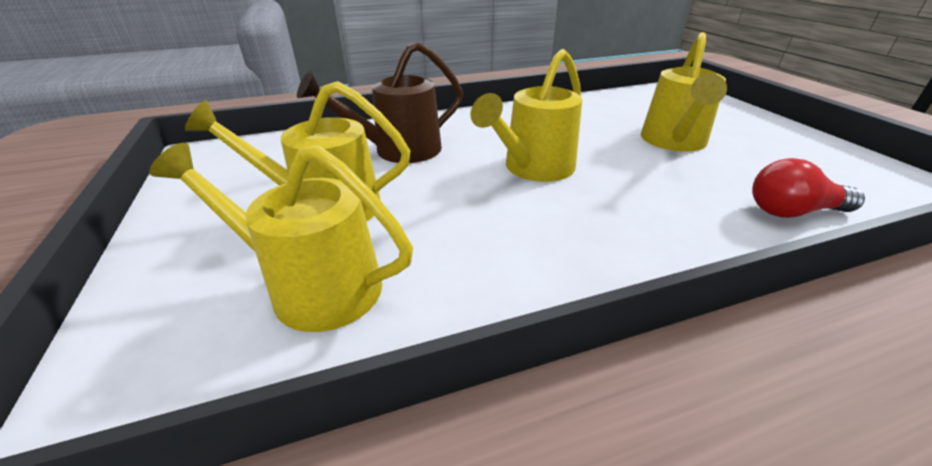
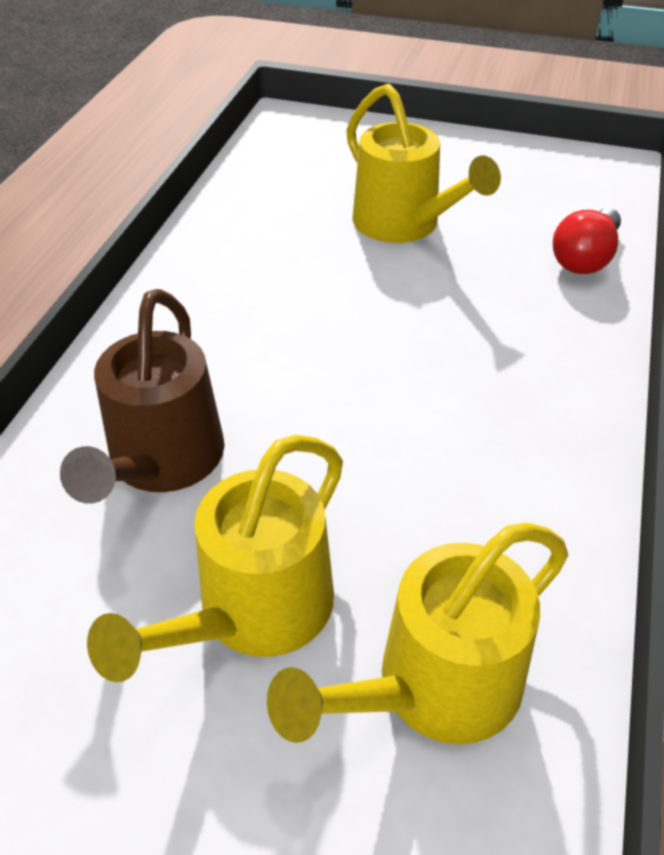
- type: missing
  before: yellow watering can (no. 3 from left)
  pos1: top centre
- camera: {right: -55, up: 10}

**Exercise instructions:**
Only the lines from the one containing "before: yellow watering" to the end of the listing belong in the output, each reproduced exactly.

**Completed exercise:**
  before: yellow watering can (no. 3 from left)
  pos1: top centre
- camera: {right: -55, up: 10}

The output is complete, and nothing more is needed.